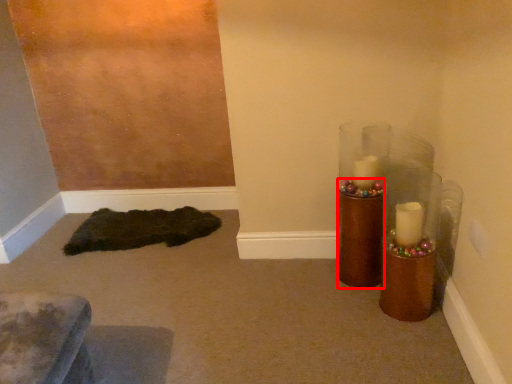
Question: From the image's perspective, where is candle holder (annotated by the red box) located relative to mat?

Choices:
 (A) below
 (B) above

Answer: (B)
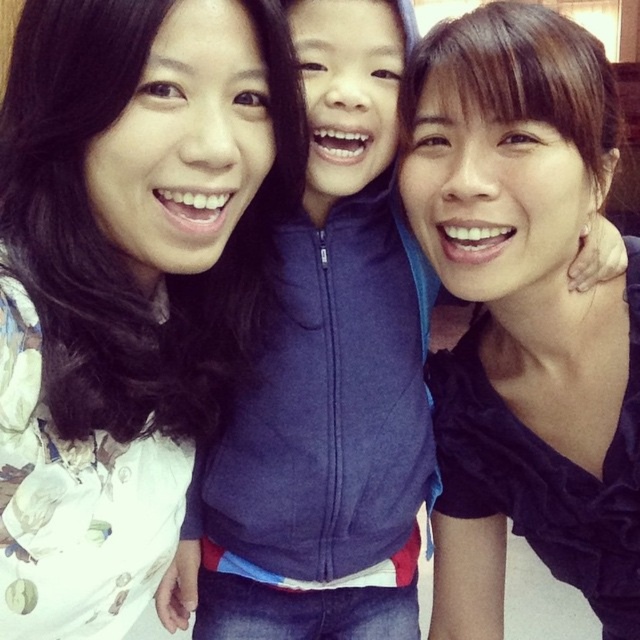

• • • •

Output the material above word for word, leaving out the pictures.

- Task response:
Question: From the image's perspective, where is candle holder (annotated by the red box) located relative to mat?

Choices:
 (A) below
 (B) above

Answer: (B)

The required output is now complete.